### Work task
The lines from the start of the records below through the line containing "C8: 6.8uF (STG, VB) -> 6.8uF (VB, VCC)" are to be copied exactly, both ends included, with nothing added.

____

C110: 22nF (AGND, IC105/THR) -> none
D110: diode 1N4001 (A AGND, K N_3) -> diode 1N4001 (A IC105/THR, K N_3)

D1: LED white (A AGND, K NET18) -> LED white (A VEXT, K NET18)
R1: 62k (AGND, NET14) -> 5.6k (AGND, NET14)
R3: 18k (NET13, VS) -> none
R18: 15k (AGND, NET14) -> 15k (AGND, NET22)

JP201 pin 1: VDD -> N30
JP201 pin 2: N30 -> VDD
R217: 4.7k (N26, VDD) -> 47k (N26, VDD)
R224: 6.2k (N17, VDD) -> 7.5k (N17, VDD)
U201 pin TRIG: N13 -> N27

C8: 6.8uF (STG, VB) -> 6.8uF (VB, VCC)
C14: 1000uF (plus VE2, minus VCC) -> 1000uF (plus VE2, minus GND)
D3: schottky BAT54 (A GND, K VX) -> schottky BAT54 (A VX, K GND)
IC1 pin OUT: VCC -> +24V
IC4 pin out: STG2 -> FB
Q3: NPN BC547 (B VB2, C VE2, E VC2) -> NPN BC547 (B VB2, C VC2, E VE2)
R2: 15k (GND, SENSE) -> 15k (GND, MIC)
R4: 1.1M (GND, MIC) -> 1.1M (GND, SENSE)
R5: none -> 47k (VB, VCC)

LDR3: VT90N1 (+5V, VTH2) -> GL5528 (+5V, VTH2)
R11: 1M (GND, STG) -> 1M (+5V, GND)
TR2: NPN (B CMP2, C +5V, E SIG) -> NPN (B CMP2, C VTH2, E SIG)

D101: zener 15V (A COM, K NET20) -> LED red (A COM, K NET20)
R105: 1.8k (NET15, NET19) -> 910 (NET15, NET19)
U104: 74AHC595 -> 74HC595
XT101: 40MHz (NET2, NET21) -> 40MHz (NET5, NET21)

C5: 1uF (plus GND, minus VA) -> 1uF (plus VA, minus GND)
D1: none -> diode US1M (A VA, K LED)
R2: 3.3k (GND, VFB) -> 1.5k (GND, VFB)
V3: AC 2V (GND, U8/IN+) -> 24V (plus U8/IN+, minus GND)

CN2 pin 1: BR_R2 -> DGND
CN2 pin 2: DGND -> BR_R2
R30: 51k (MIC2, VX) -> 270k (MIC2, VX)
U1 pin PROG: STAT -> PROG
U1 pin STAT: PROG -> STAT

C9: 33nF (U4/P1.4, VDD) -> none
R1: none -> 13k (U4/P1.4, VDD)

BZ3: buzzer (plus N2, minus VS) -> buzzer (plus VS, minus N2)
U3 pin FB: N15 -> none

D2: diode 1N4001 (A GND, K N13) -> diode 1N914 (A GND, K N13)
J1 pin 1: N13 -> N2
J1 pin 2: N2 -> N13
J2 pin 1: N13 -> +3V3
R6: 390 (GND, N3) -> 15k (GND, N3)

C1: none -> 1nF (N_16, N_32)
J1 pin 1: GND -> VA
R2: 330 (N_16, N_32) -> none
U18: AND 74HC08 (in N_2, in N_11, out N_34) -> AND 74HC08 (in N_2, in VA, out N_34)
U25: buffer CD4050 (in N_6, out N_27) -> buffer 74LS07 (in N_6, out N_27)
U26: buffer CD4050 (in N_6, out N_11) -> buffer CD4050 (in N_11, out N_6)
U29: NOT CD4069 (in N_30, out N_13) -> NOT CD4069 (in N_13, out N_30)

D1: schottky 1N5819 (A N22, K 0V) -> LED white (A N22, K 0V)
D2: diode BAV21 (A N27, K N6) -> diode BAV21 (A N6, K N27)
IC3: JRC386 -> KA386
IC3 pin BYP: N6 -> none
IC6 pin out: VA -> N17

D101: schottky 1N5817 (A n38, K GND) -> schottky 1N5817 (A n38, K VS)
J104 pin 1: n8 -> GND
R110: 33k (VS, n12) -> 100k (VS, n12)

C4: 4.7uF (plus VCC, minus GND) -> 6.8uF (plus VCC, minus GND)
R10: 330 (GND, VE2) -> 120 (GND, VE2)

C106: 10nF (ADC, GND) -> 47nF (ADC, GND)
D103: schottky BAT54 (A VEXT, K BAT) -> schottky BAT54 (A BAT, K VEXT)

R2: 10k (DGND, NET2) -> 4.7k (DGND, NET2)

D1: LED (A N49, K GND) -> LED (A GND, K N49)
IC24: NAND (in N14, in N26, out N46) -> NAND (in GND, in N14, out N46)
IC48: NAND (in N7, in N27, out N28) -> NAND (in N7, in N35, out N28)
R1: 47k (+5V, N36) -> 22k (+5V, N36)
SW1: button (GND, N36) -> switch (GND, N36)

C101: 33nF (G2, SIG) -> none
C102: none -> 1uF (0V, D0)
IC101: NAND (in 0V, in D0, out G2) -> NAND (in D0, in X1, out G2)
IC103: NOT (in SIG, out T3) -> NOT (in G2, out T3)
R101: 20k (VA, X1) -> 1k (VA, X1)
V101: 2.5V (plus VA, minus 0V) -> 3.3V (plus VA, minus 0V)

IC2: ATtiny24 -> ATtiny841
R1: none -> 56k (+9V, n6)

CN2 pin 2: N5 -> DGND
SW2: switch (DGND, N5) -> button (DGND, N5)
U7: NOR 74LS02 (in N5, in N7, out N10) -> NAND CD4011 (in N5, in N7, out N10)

____

### Answer to the exercise
C110: 22nF (AGND, IC105/THR) -> none
D110: diode 1N4001 (A AGND, K N_3) -> diode 1N4001 (A IC105/THR, K N_3)

D1: LED white (A AGND, K NET18) -> LED white (A VEXT, K NET18)
R1: 62k (AGND, NET14) -> 5.6k (AGND, NET14)
R3: 18k (NET13, VS) -> none
R18: 15k (AGND, NET14) -> 15k (AGND, NET22)

JP201 pin 1: VDD -> N30
JP201 pin 2: N30 -> VDD
R217: 4.7k (N26, VDD) -> 47k (N26, VDD)
R224: 6.2k (N17, VDD) -> 7.5k (N17, VDD)
U201 pin TRIG: N13 -> N27

C8: 6.8uF (STG, VB) -> 6.8uF (VB, VCC)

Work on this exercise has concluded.